[Input material Boundary: Start]

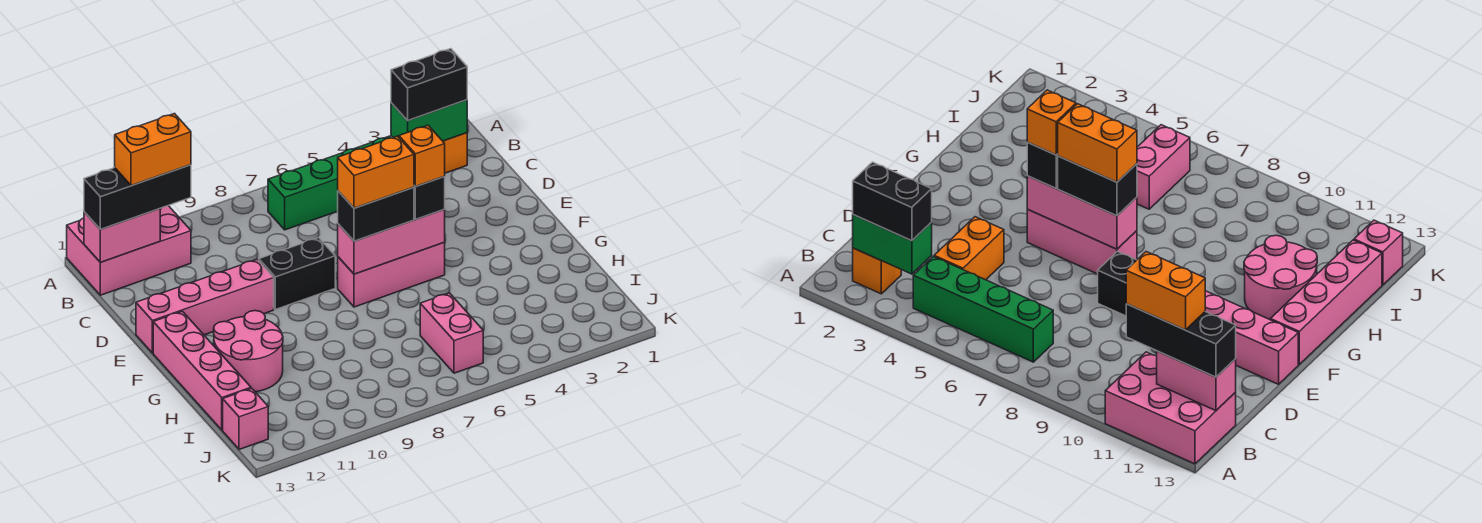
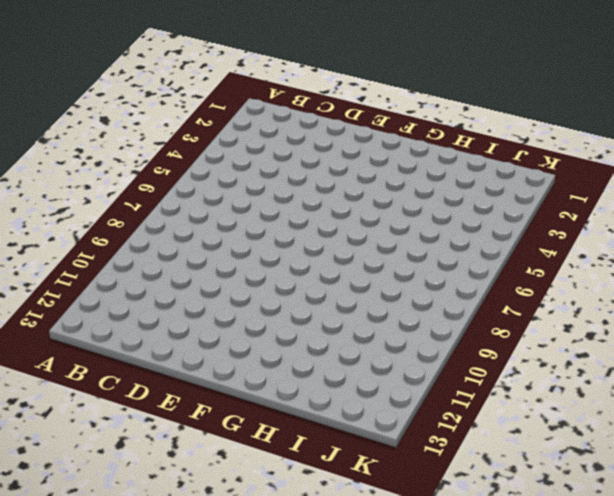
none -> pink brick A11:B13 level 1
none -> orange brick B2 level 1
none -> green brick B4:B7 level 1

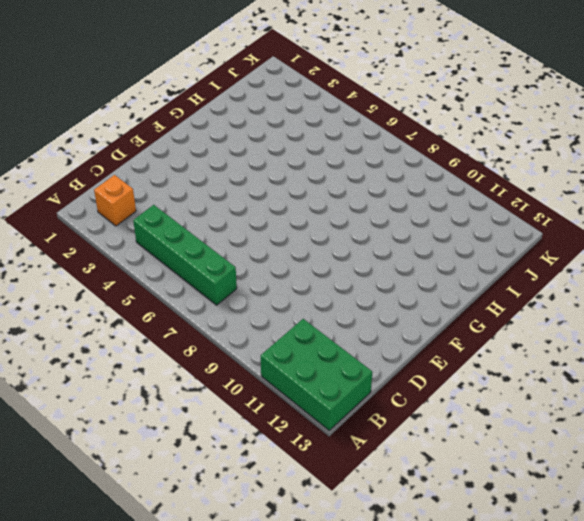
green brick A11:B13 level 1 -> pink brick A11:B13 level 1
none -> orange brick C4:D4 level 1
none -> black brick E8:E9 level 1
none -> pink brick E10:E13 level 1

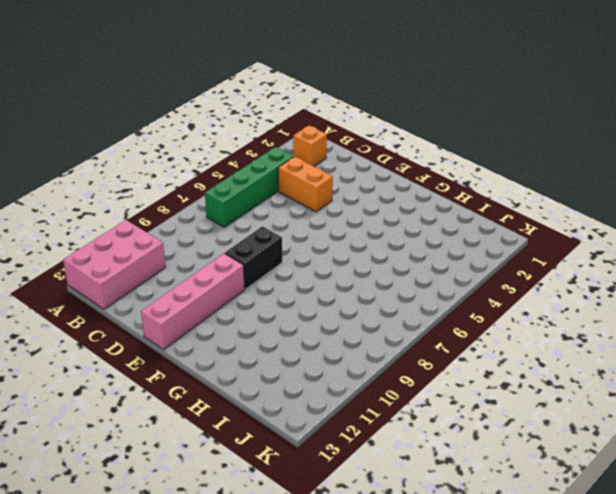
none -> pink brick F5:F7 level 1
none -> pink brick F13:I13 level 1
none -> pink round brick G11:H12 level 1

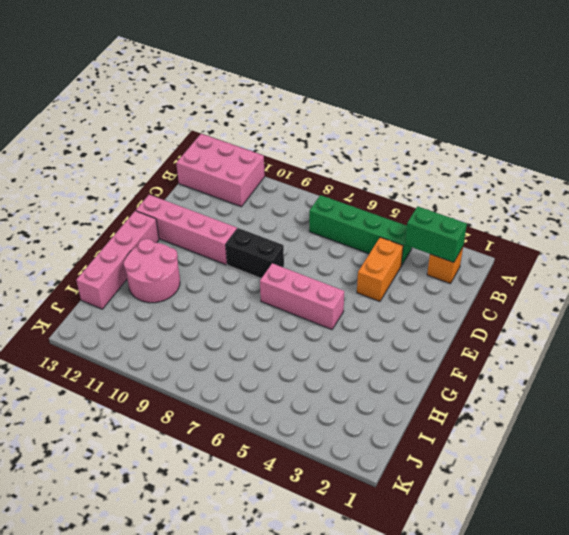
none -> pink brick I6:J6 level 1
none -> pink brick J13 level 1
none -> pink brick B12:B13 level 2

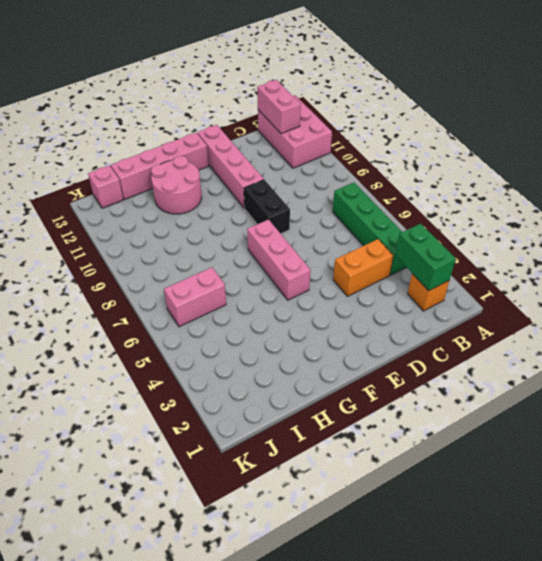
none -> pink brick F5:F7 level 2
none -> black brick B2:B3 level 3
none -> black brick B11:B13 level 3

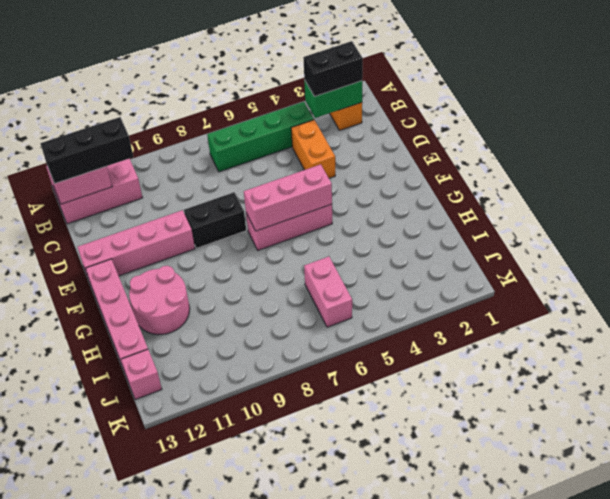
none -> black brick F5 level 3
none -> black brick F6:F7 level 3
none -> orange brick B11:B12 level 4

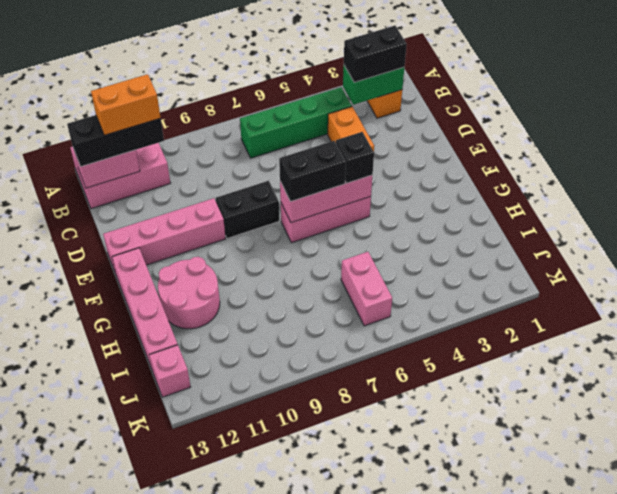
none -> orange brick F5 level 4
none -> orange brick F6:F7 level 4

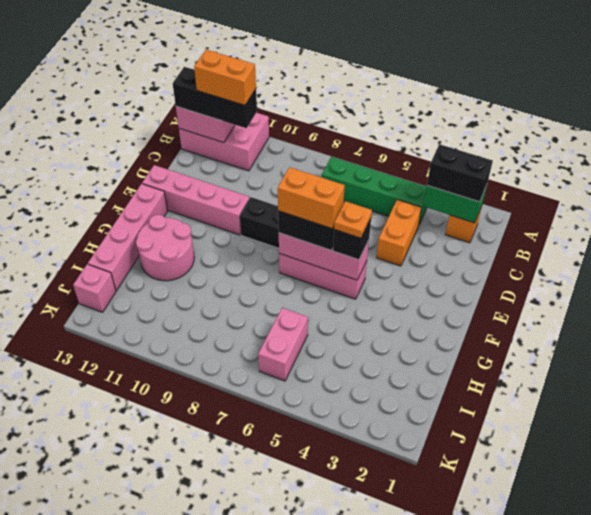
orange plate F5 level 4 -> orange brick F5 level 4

[Input material Boundary: End]
[Input material Boundary: Start]

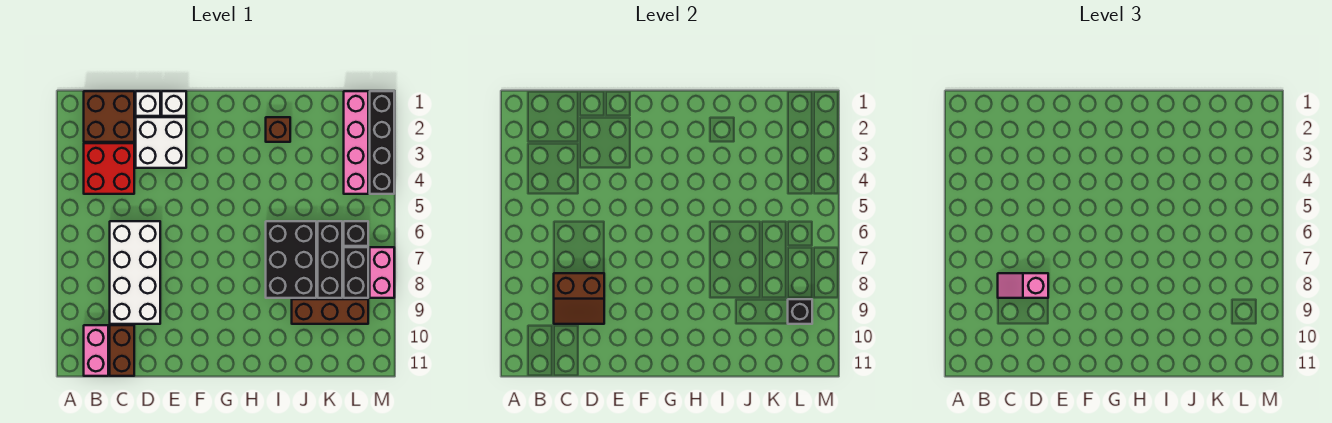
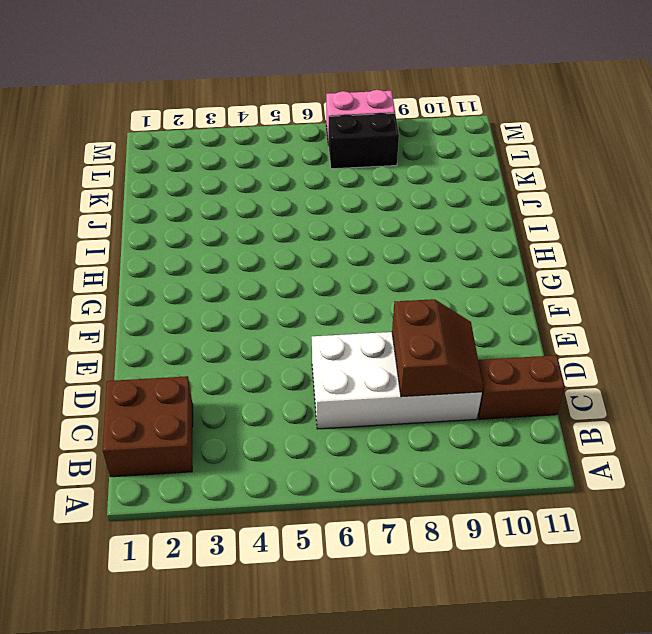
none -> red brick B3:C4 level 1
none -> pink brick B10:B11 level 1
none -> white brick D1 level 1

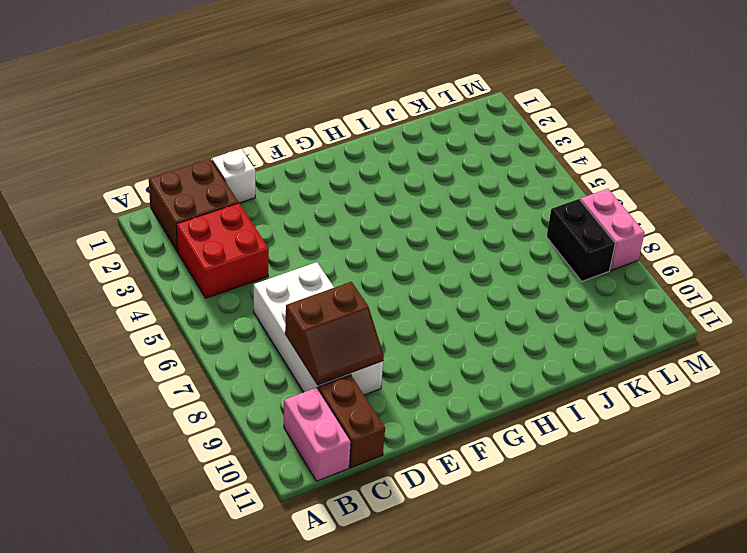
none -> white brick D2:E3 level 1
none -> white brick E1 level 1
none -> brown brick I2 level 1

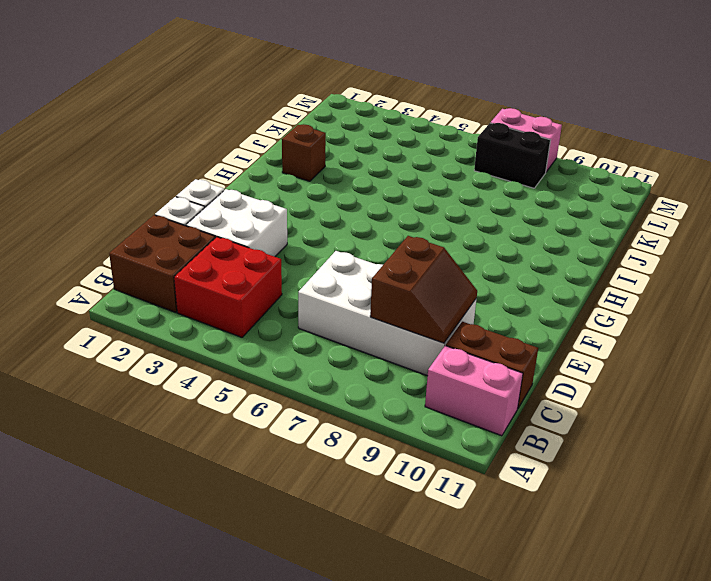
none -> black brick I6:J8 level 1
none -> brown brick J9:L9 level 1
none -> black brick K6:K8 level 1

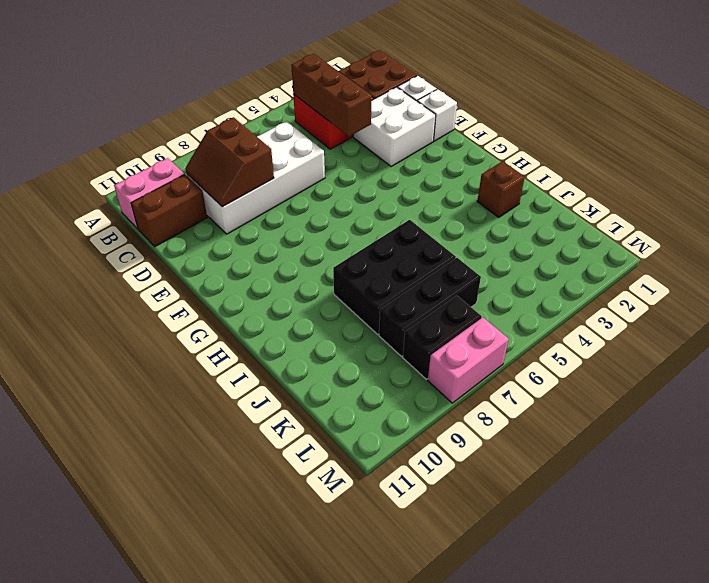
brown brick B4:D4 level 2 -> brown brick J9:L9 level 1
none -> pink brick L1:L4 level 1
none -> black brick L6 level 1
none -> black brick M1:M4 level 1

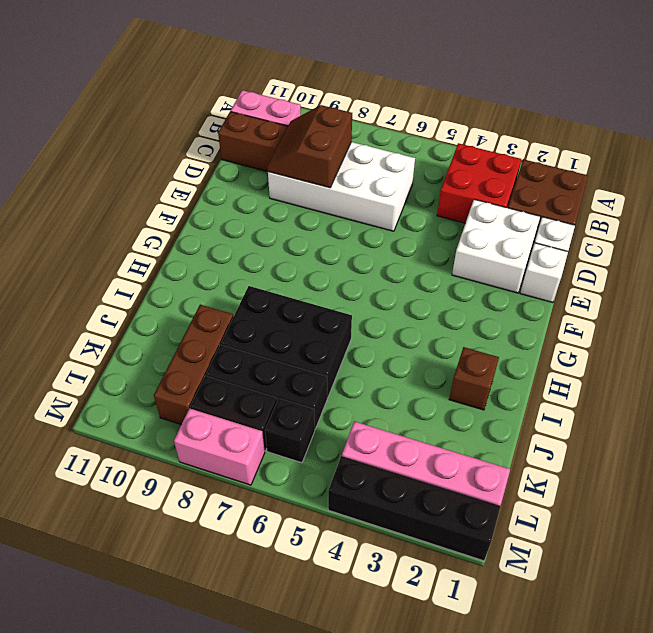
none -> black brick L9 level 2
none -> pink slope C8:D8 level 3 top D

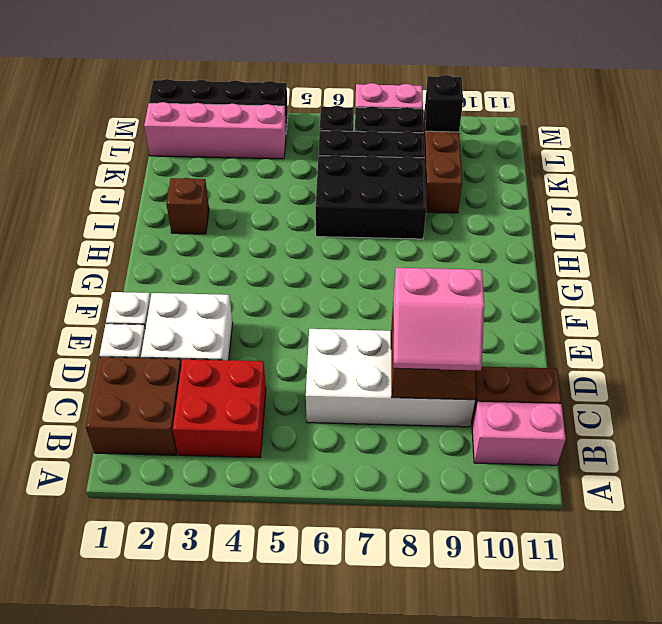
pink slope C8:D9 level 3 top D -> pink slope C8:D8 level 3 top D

[Input material Boundary: End]

# What is required
Please return the data above exactly as it stands from the line with "none -> black brick F5 level 3" to the line with "orange plate F5", keeping both of those lines but none of the pictures.

# Answer to the problem
none -> black brick F5 level 3
none -> black brick F6:F7 level 3
none -> orange brick B11:B12 level 4

none -> orange brick F5 level 4
none -> orange brick F6:F7 level 4

orange plate F5 level 4 -> orange brick F5 level 4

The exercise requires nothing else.